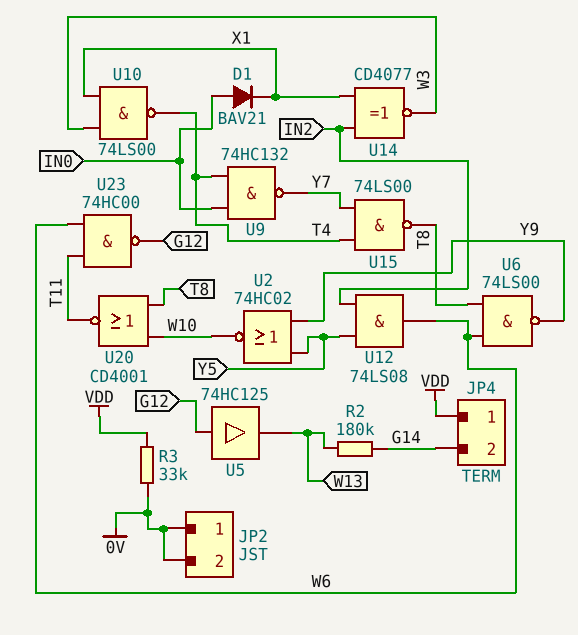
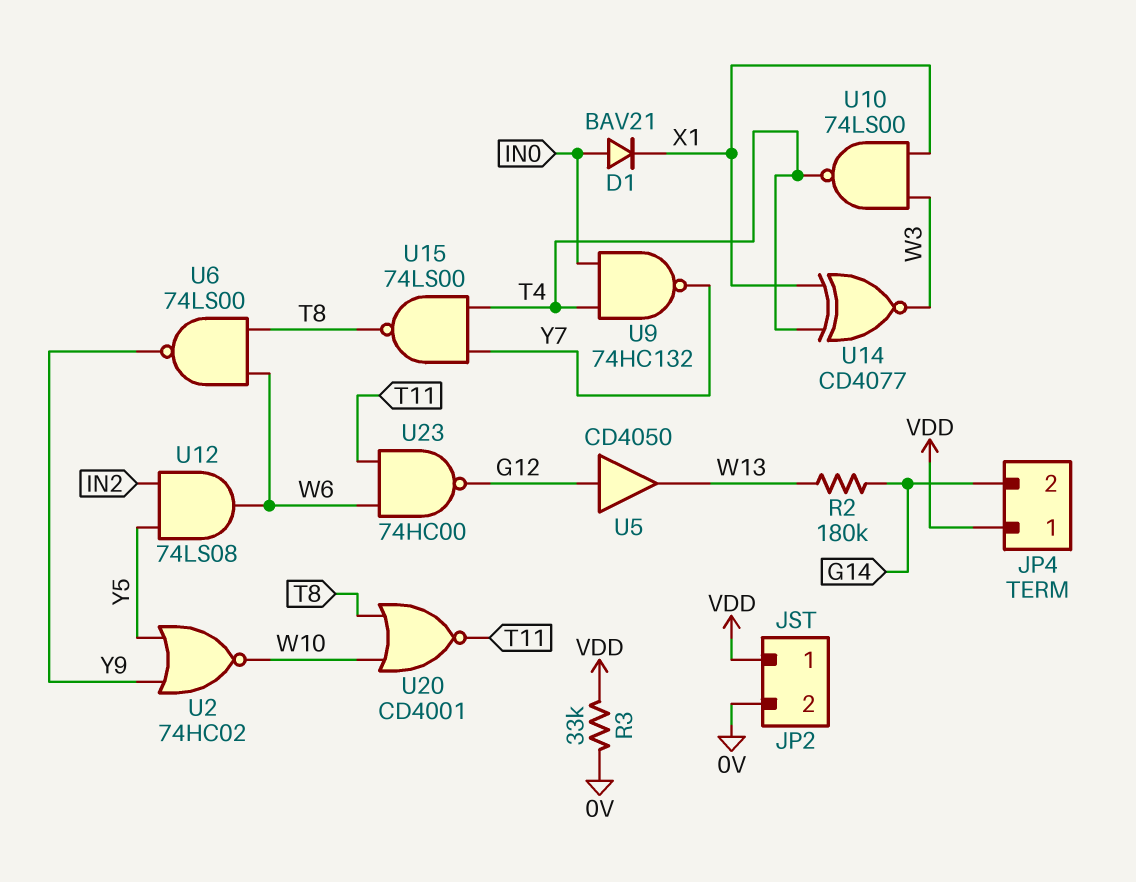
JP2 pin 1: 0V -> VDD
U5: buffer 74HC125 (in G12, out W13) -> buffer CD4050 (in G12, out W13)
U14: XNOR CD4077 (in IN2, in X1, out W3) -> XNOR CD4077 (in T4, in X1, out W3)

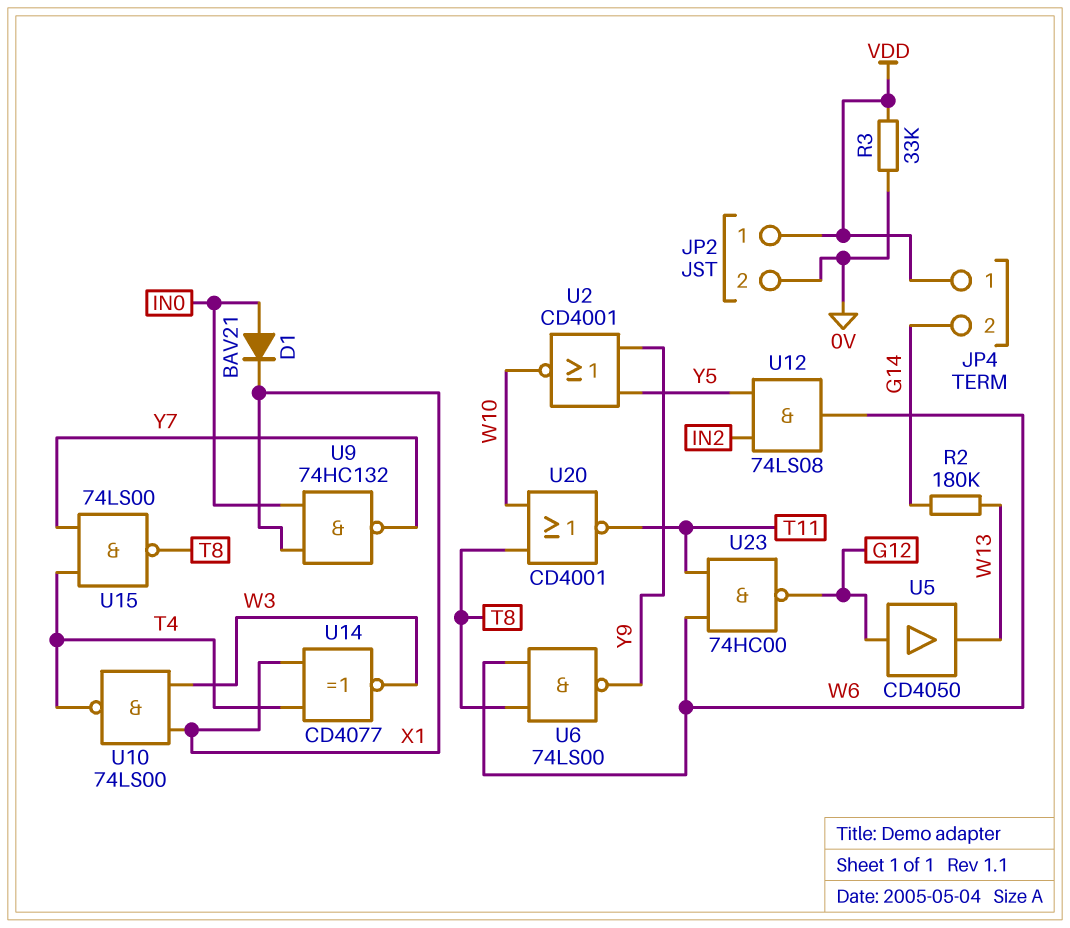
U2: NOR 74HC02 (in Y5, in Y9, out W10) -> NOR CD4001 (in Y5, in Y9, out W10)
U9: NAND 74HC132 (in IN0, in T4, out Y7) -> NAND 74HC132 (in IN0, in X1, out Y7)

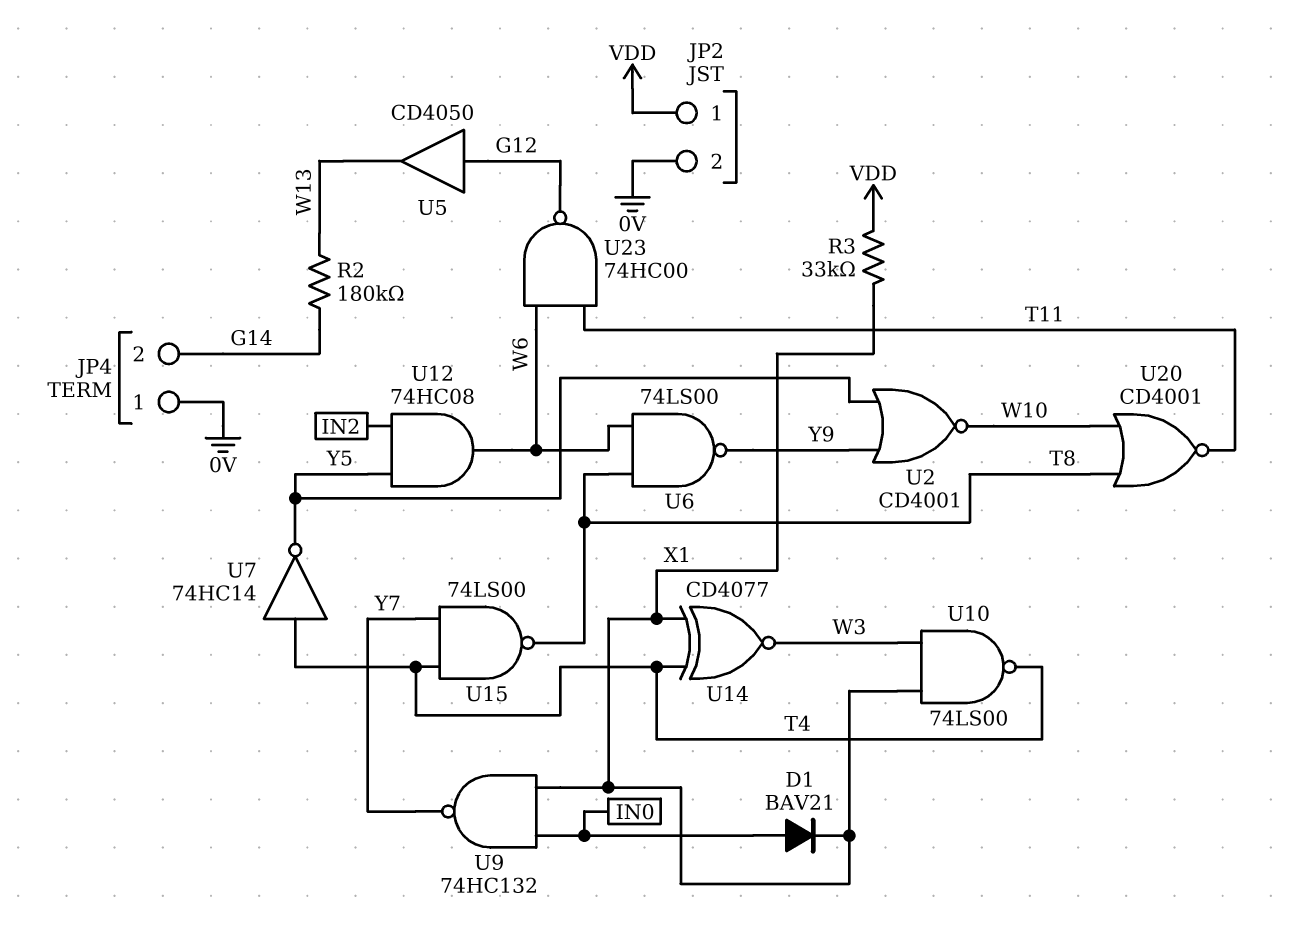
JP4 pin 1: VDD -> 0V
R3: 33k (0V, VDD) -> 33k (VDD, X1)
U7: none -> NOT 74HC14 (in T4, out Y5)
U12: AND 74LS08 (in IN2, in Y5, out W6) -> AND 74HC08 (in IN2, in Y5, out W6)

──────

● ABOUT THIS EXERCISE: Give back, unchanged, every line from the one with "R3: 33k (0V, VDD) -> 33k (VDD, X1)" to the end of the entries above.

● RESPONSE FOR THIS EXERCISE:
R3: 33k (0V, VDD) -> 33k (VDD, X1)
U7: none -> NOT 74HC14 (in T4, out Y5)
U12: AND 74LS08 (in IN2, in Y5, out W6) -> AND 74HC08 (in IN2, in Y5, out W6)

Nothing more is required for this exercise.